### Task brief
Please write out exactly the lines from the one with "none -> black brick E5:G5 level 1" through the end of the data below, both ends included, and omit any pictures.

Before-and-after scene images
■ ■ ■ ■ ■

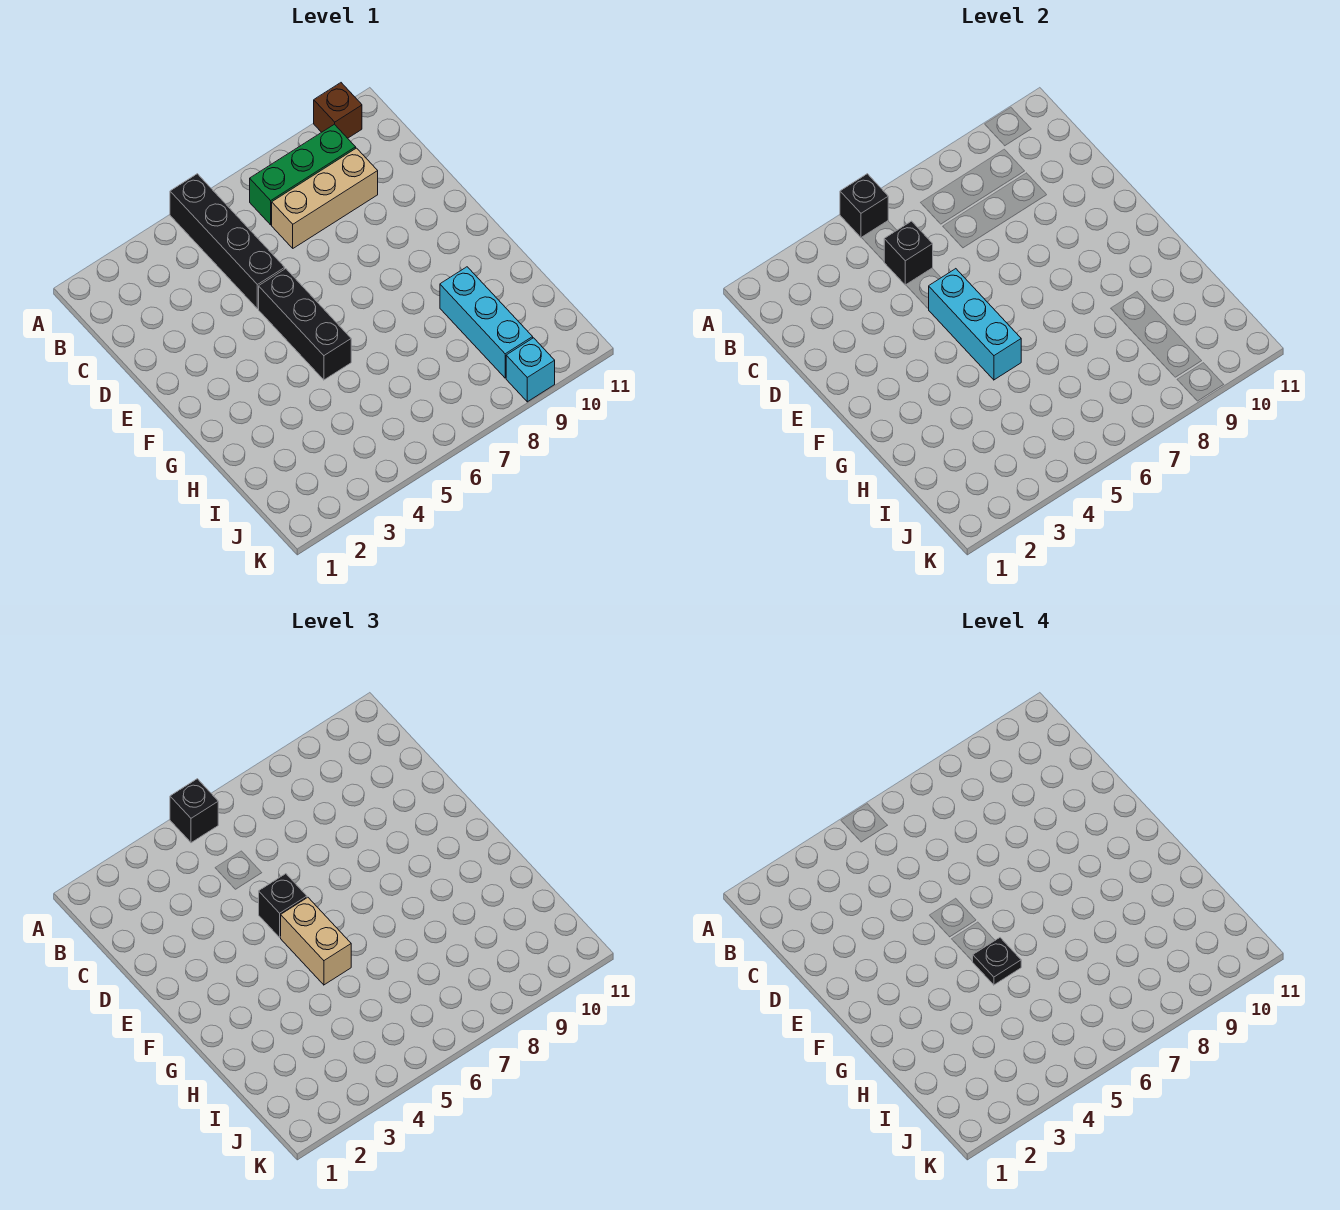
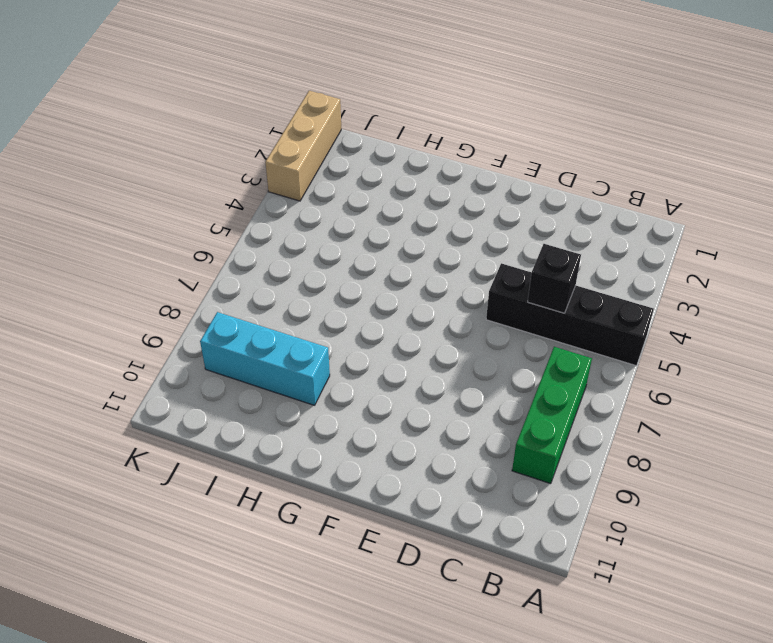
tan brick K1:K3 level 1 -> tan brick C7:C9 level 1
none -> brown brick A10 level 1
none -> black brick E5:G5 level 1
none -> cyan brick K9 level 1

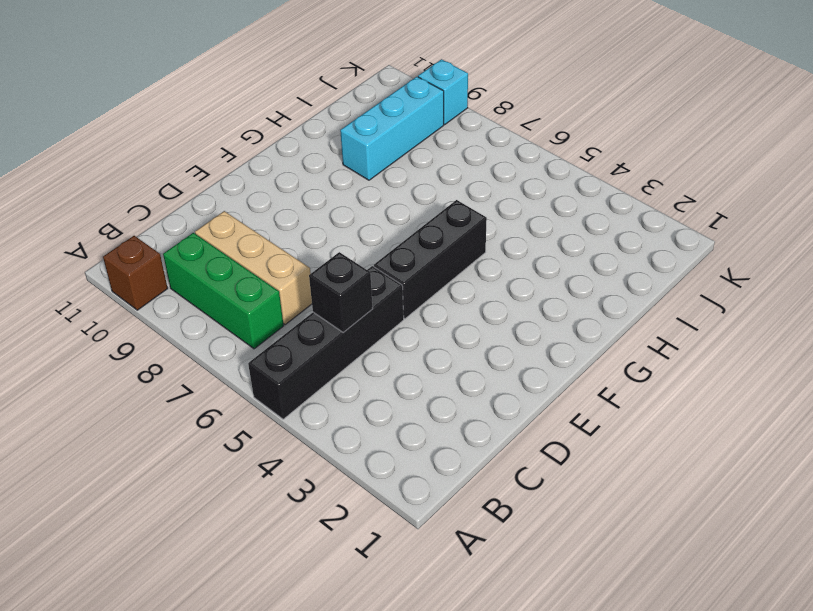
none -> black brick A5 level 2
none -> cyan brick E5:G5 level 2
none -> black brick A5 level 3

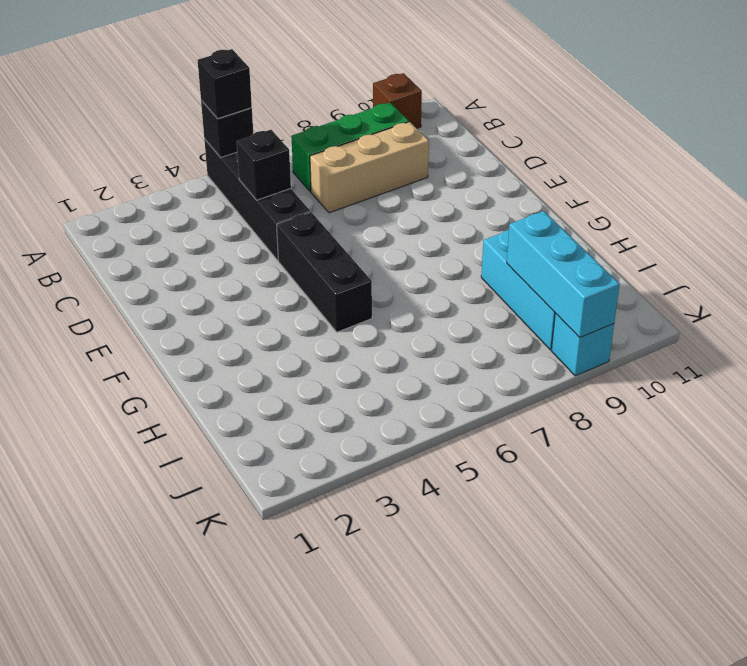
cyan brick I9:K9 level 2 -> cyan brick E5:G5 level 2
none -> black brick E5 level 3
none -> tan brick F5:G5 level 3
none -> black plate G5 level 4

■ ■ ■ ■ ■

### Response
none -> black brick E5:G5 level 1
none -> cyan brick K9 level 1

none -> black brick A5 level 2
none -> cyan brick E5:G5 level 2
none -> black brick A5 level 3

cyan brick I9:K9 level 2 -> cyan brick E5:G5 level 2
none -> black brick E5 level 3
none -> tan brick F5:G5 level 3
none -> black plate G5 level 4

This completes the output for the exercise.